### REQUIRED ACTION
Could you output each line below exactly as it appears, excluding any pictures?

[[ ENTRIES PROVIDED, beginning ]]

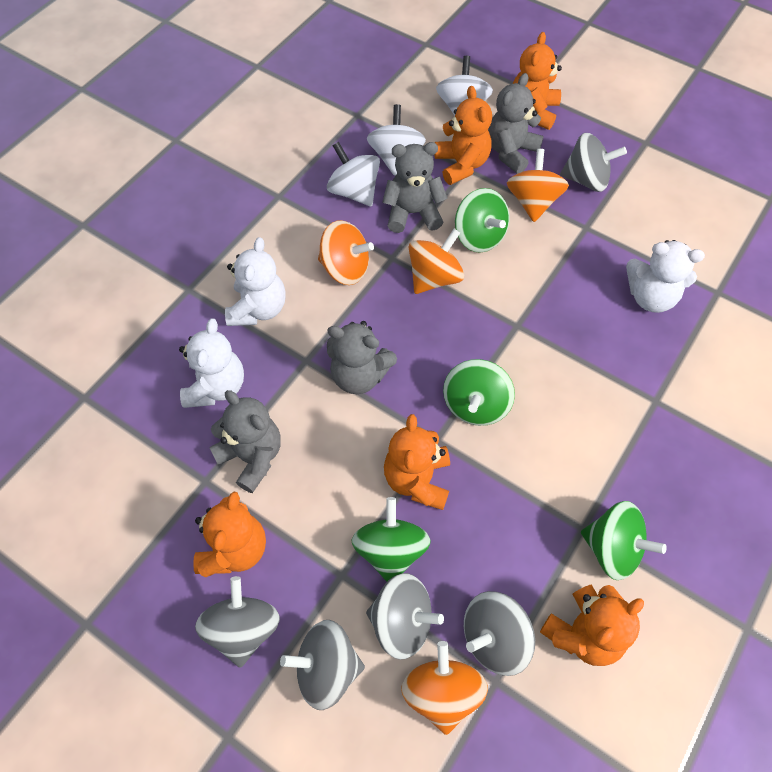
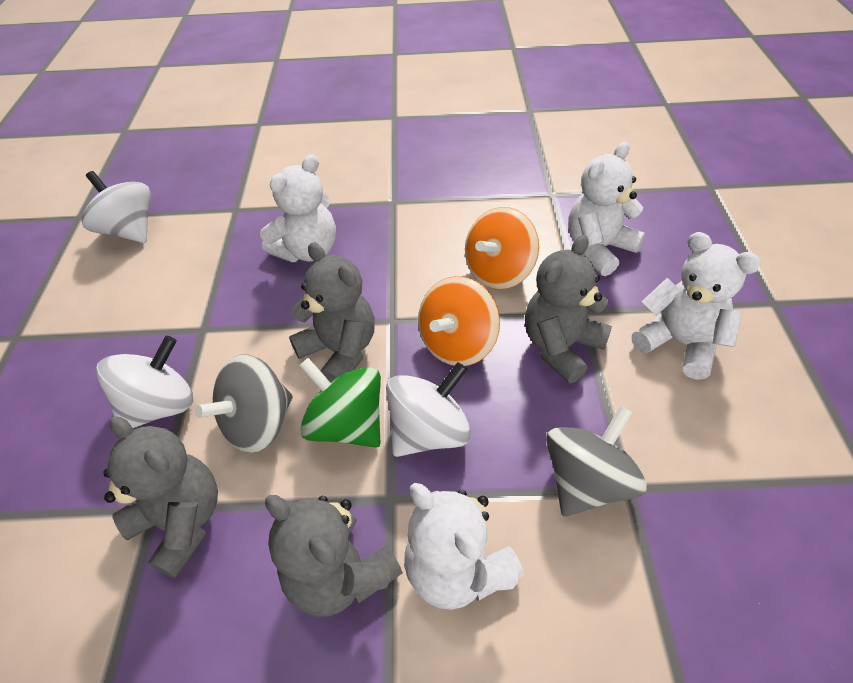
green spinning top: 4 -> 1
grey spinning top: 5 -> 2
orange spinning top: 4 -> 2
orange teddy bear: 5 -> 0
white teddy bear: 3 -> 4

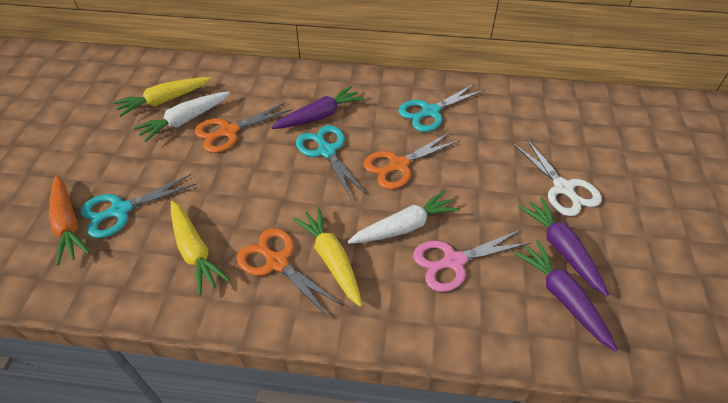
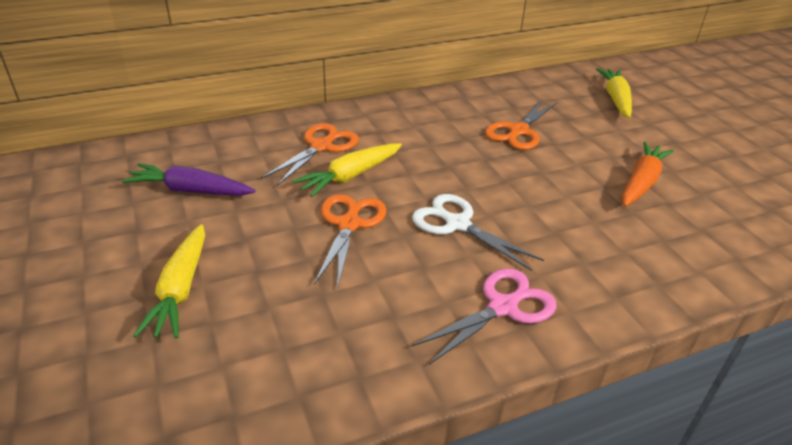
purple carrot: 3 -> 1
turquoise scissors: 3 -> 0
white carrot: 2 -> 0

[[ ENTRIES PROVIDED, end ]]

### SOLUTION
green spinning top: 4 -> 1
grey spinning top: 5 -> 2
orange spinning top: 4 -> 2
orange teddy bear: 5 -> 0
white teddy bear: 3 -> 4

purple carrot: 3 -> 1
turquoise scissors: 3 -> 0
white carrot: 2 -> 0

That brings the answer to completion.